About this exercise: Only lines containing "drum" are wanted from the data below. Copy those lines.

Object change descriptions

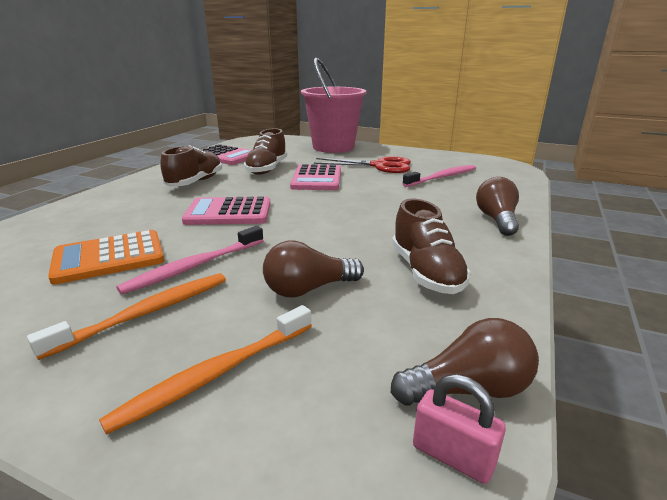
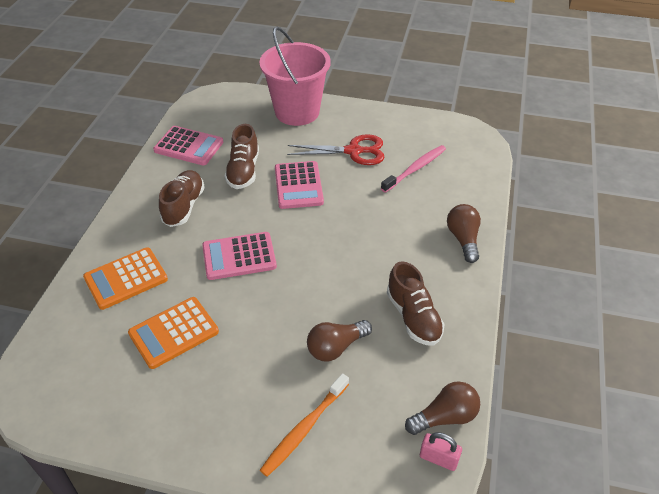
camera: 10 degrees left, 20 degrees up
(96, 217) = (126, 278): none -> orange calculator
(146, 313) = (236, 387): orange toothbrush -> none
(194, 266) = (245, 334): pink toothbrush -> none

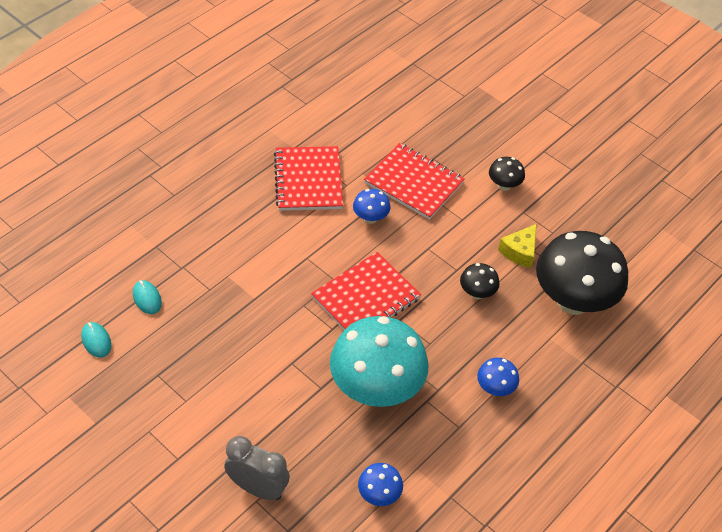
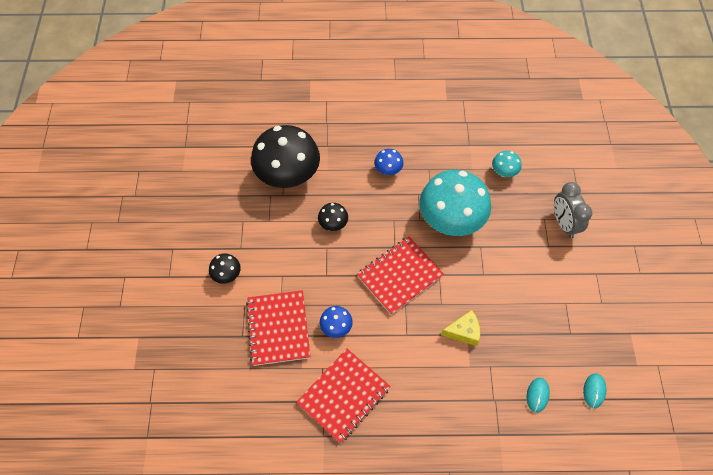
camera: 130 degrees left, 10 degrees up
(366, 298) = (399, 276): red notebook -> red notebook turned 45 degrees counterclockwise
(379, 495) = (504, 172): blue mushroom -> turquoise mushroom
(519, 251) = (277, 226): yellow cheese -> yellow cheese (464, 331)

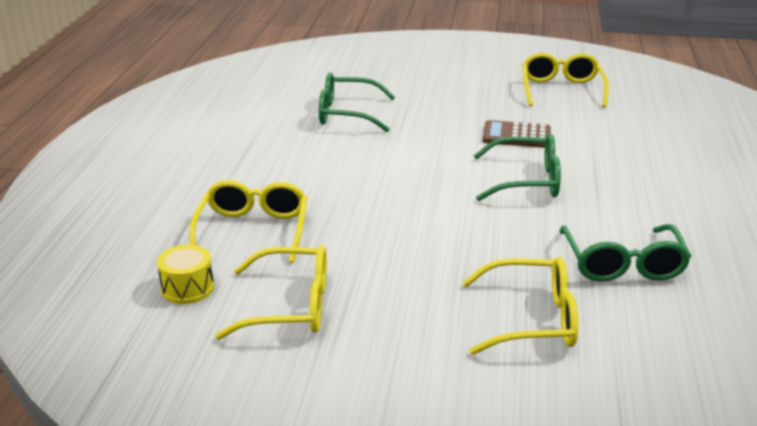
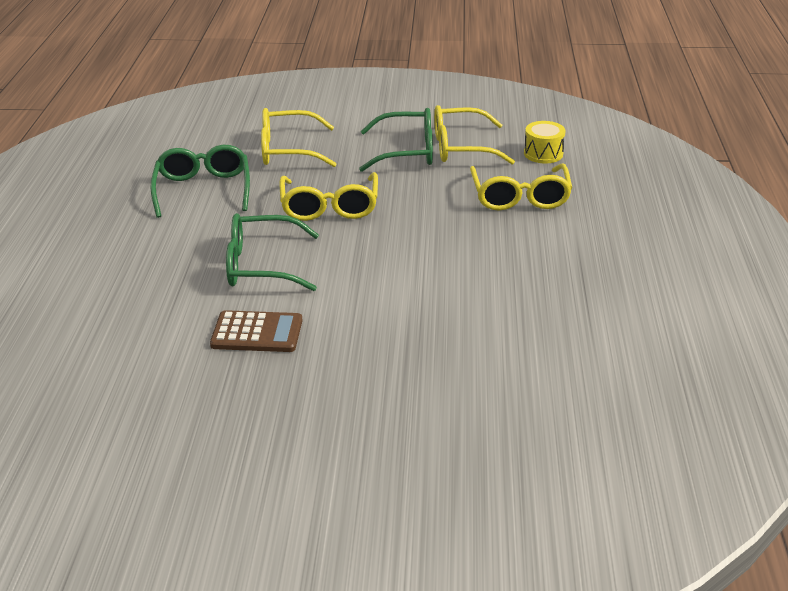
camera: 175 degrees right, 5 degrees up
(346, 114) = (487, 359): green glasses -> green glasses (407, 151)
(561, 90) = (159, 443): yellow glasses -> yellow glasses (330, 207)

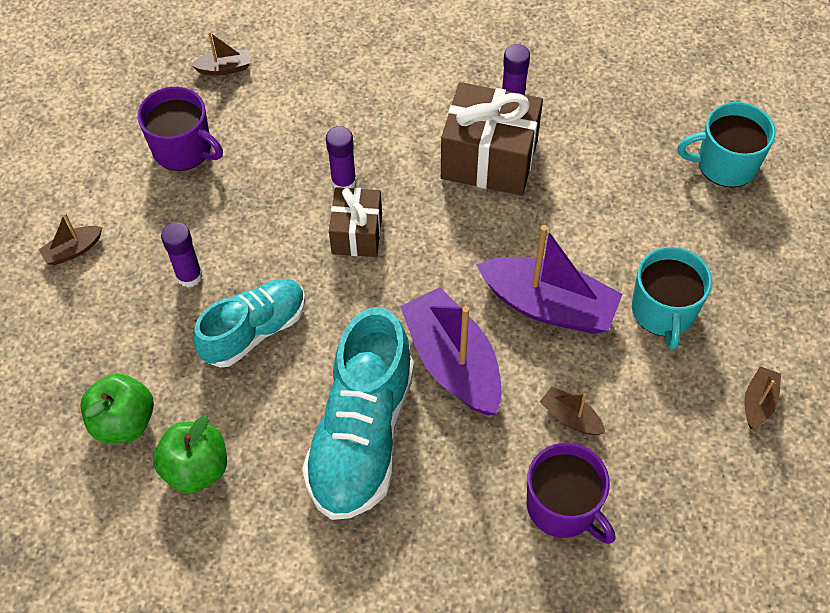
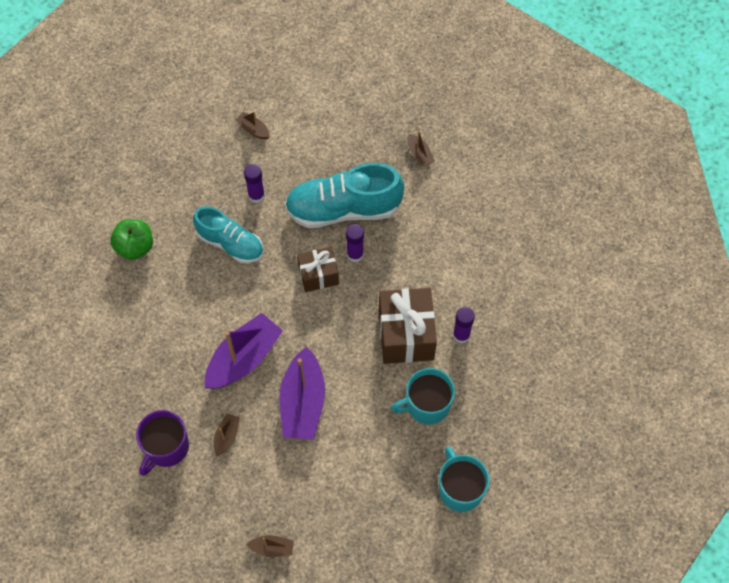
camera: 70 degrees right, 5 degrees up
(124, 421) = (152, 201): green apple -> none
(183, 149) = (347, 157): purple mug -> none
(362, 434) = (180, 324): turquoise shoe -> turquoise shoe (343, 209)
(663, 311) = (322, 474): turquoise mug -> turquoise mug (427, 405)

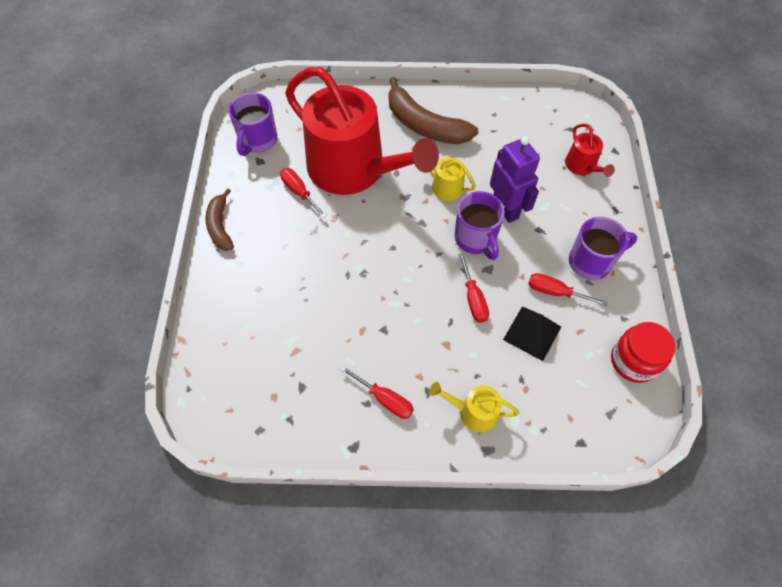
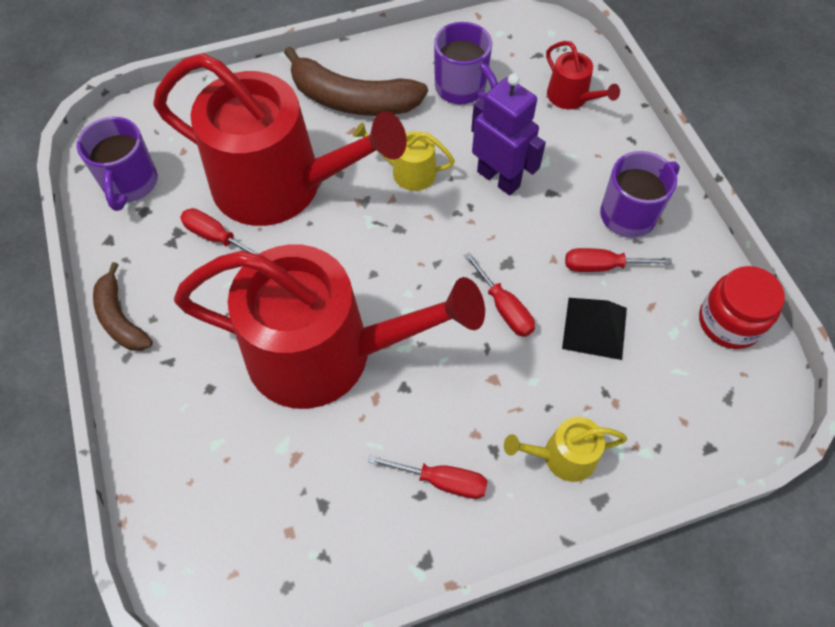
camera: 20 degrees left, 0 degrees up
(340, 290) = (325, 353): none -> red watering can
(475, 239) = (476, 229): purple mug -> purple mug (461, 88)

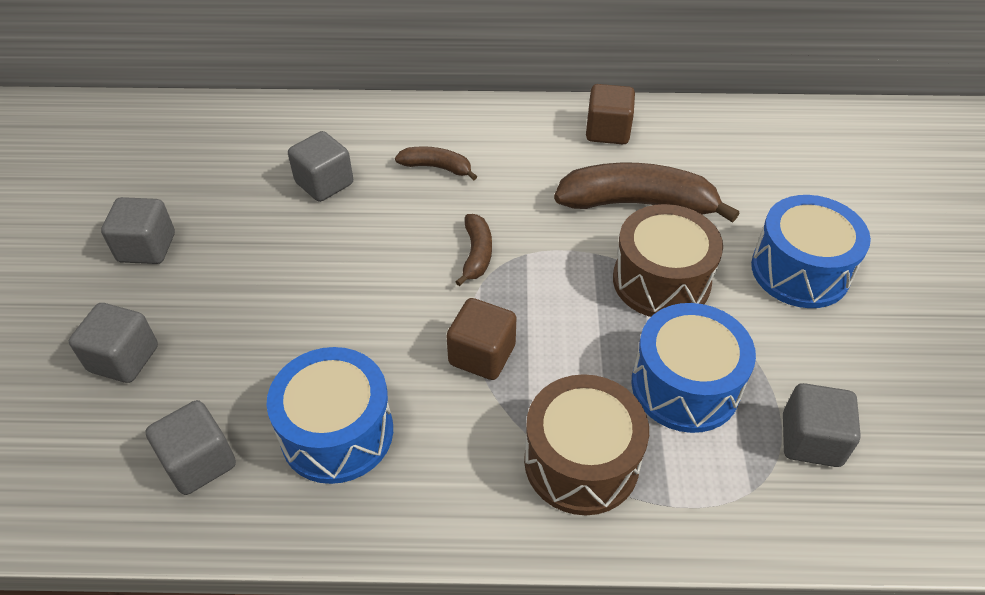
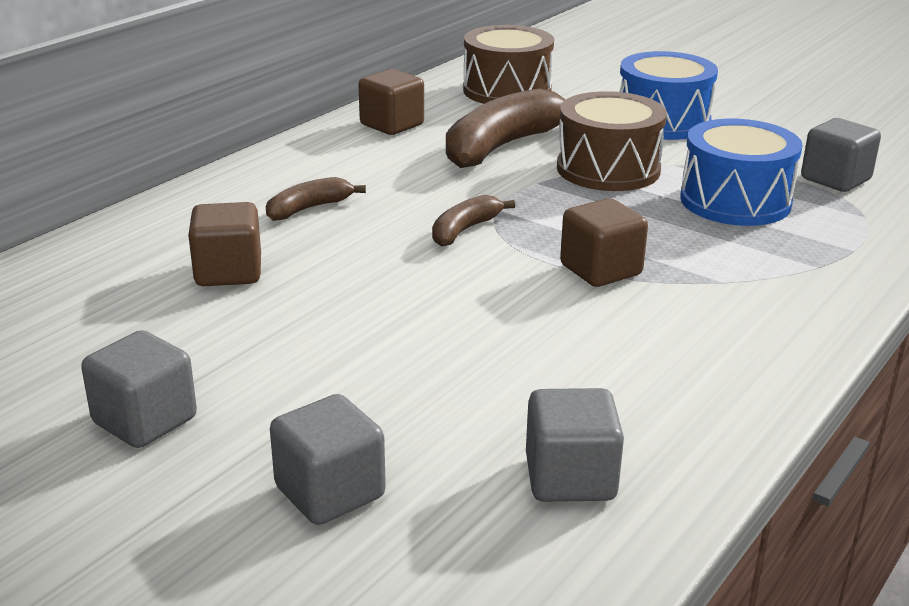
camera: 55 degrees left, 20 degrees down
(324, 183) = (228, 272): grey cube -> brown cube
(337, 432) = (618, 376): blue drum -> none
(477, 254) = (464, 230): brown banana -> brown banana turned 90 degrees counterclockwise
(581, 461) = (775, 268): brown drum -> brown drum (507, 91)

Response to the exercise:
(337, 432) = (618, 376): blue drum -> none
(581, 461) = (775, 268): brown drum -> brown drum (507, 91)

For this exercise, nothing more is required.